Extracted data entries
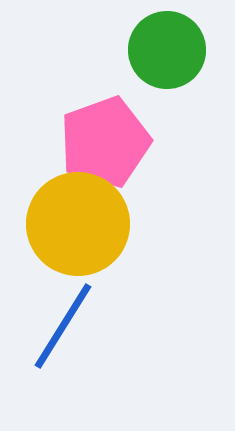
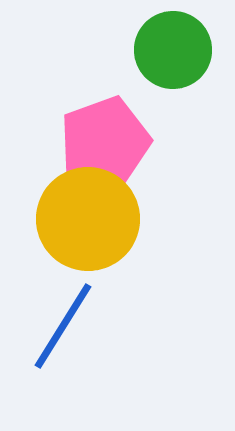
green circle: moved 6 px right
yellow circle: moved 10 px right, 5 px up
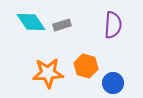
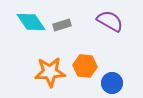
purple semicircle: moved 3 px left, 4 px up; rotated 64 degrees counterclockwise
orange hexagon: moved 1 px left; rotated 10 degrees counterclockwise
orange star: moved 2 px right, 1 px up
blue circle: moved 1 px left
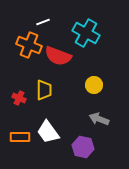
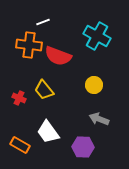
cyan cross: moved 11 px right, 3 px down
orange cross: rotated 15 degrees counterclockwise
yellow trapezoid: rotated 140 degrees clockwise
orange rectangle: moved 8 px down; rotated 30 degrees clockwise
purple hexagon: rotated 10 degrees counterclockwise
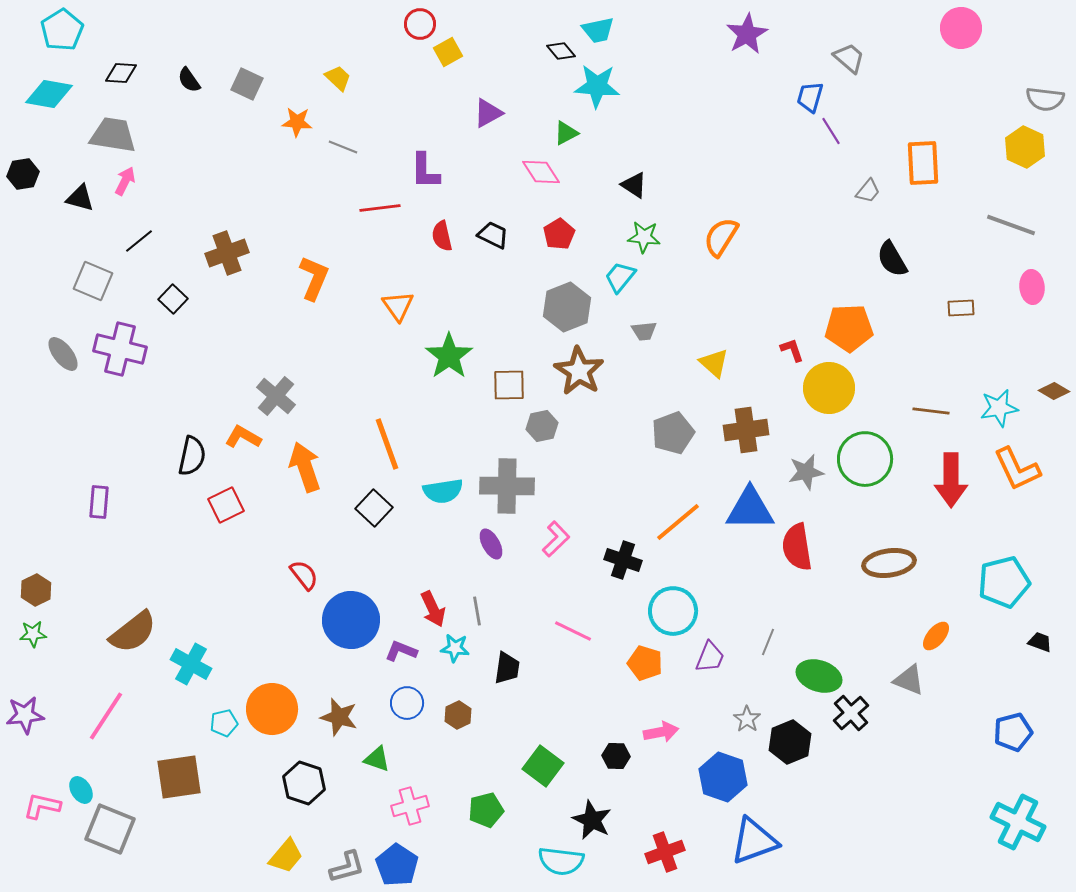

§ What is expected:
Leaving out any images, restate every record word for word.

§ Written reply:
green circle: moved 6 px right
yellow circle: moved 10 px right, 5 px up
purple semicircle: moved 3 px left, 4 px up; rotated 64 degrees counterclockwise
orange hexagon: moved 1 px left; rotated 10 degrees counterclockwise
orange star: moved 2 px right, 1 px up
blue circle: moved 1 px left
cyan cross: moved 11 px right, 3 px down
orange cross: rotated 15 degrees counterclockwise
yellow trapezoid: rotated 140 degrees clockwise
orange rectangle: moved 8 px down; rotated 30 degrees clockwise
purple hexagon: rotated 10 degrees counterclockwise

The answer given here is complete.